Work item »
Could you print exactly the lines of the listing below, starting at the line that has "blue egg: 7 -> 5" and ending at the line that has "purple egg: 3 -> 1", and only those lines?

Supplied material »
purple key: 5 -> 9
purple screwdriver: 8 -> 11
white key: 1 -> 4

==

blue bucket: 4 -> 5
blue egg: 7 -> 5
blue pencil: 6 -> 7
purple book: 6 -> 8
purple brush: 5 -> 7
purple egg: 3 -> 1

--

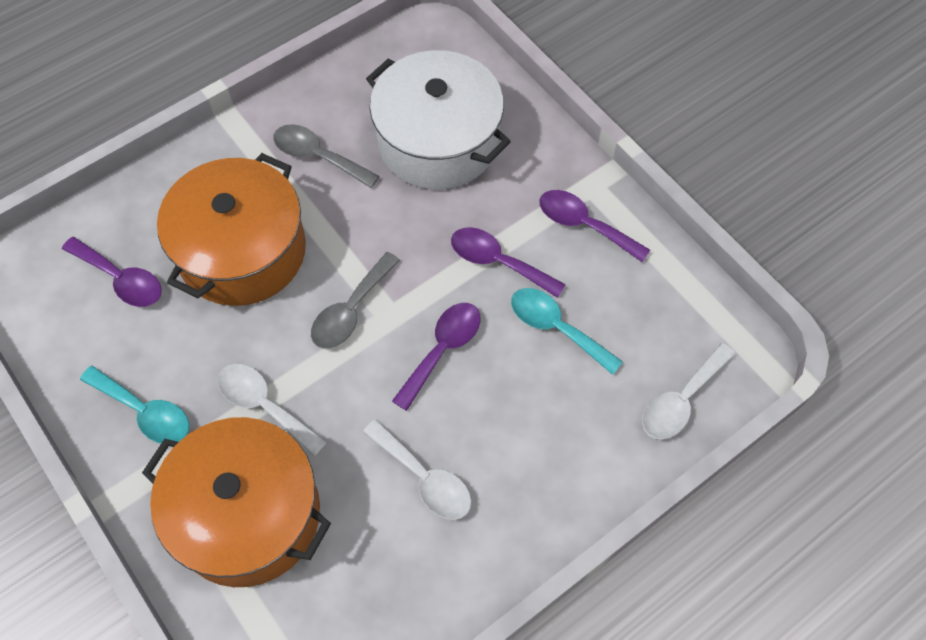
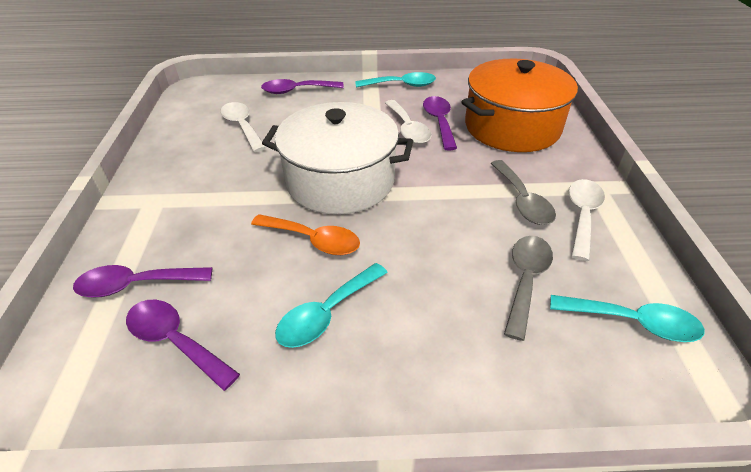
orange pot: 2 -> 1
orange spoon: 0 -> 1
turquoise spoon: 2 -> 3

Output »
blue egg: 7 -> 5
blue pencil: 6 -> 7
purple book: 6 -> 8
purple brush: 5 -> 7
purple egg: 3 -> 1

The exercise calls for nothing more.